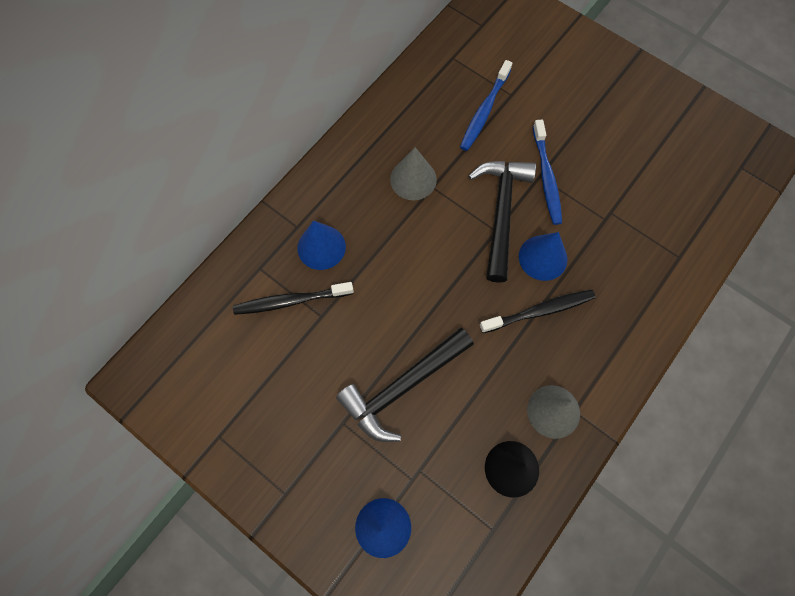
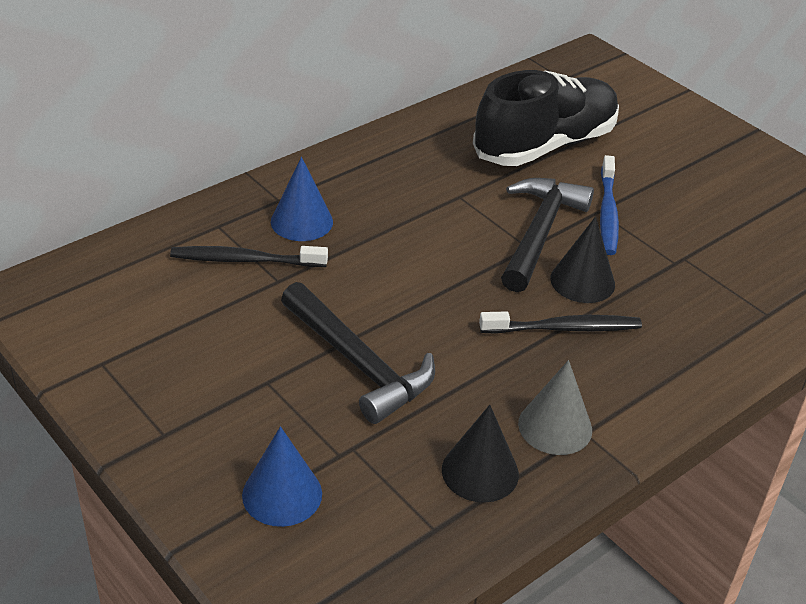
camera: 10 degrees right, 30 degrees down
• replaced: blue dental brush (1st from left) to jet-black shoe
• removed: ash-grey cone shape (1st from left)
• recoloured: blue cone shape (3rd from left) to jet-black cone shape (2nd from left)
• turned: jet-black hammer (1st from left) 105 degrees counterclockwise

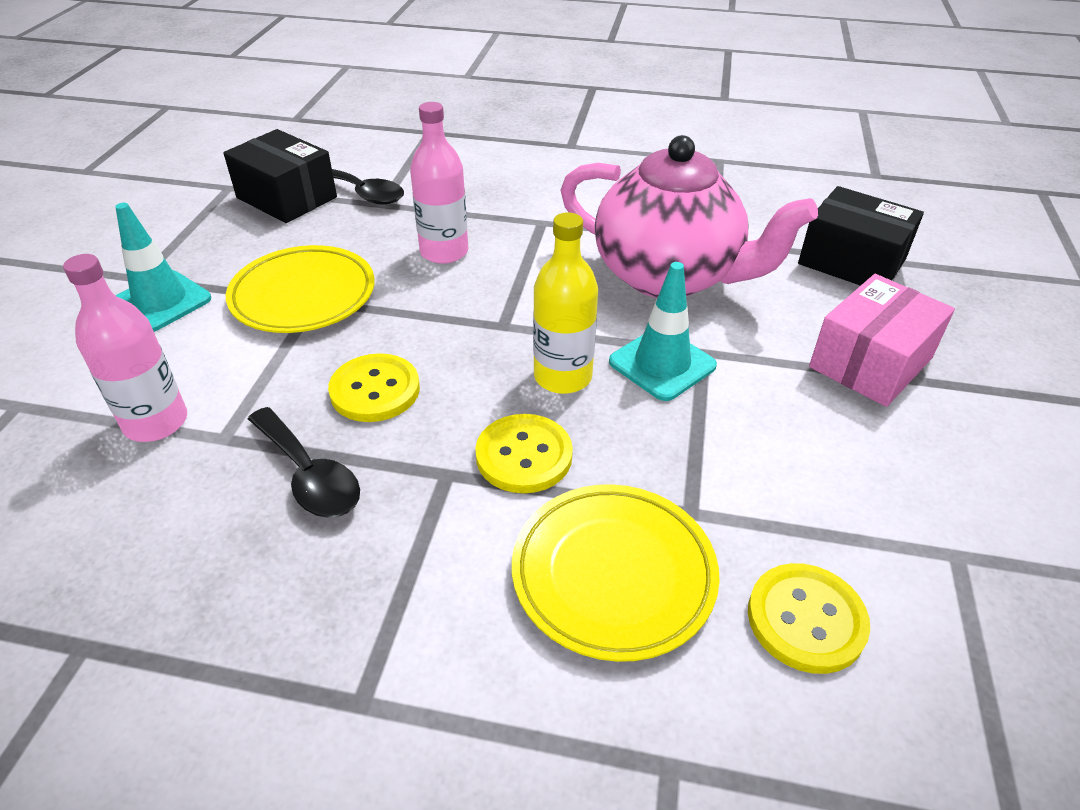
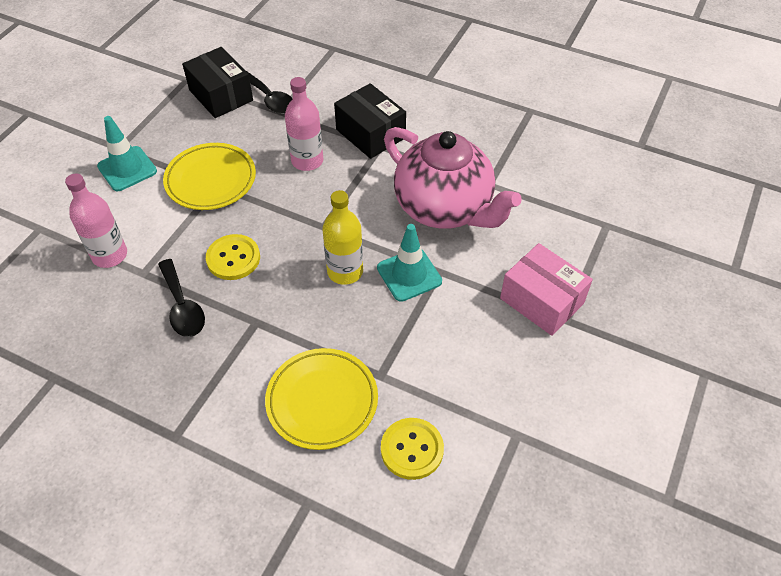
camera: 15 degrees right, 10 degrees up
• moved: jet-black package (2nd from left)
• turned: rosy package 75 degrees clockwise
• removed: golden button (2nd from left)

◆ **Exercise details**
Reproduce word for word the material above, starting with the line that has "to jet-black shoe" and stopping after the line that has "shape (2nd from left)".

◆ **Answer section**
• replaced: blue dental brush (1st from left) to jet-black shoe
• removed: ash-grey cone shape (1st from left)
• recoloured: blue cone shape (3rd from left) to jet-black cone shape (2nd from left)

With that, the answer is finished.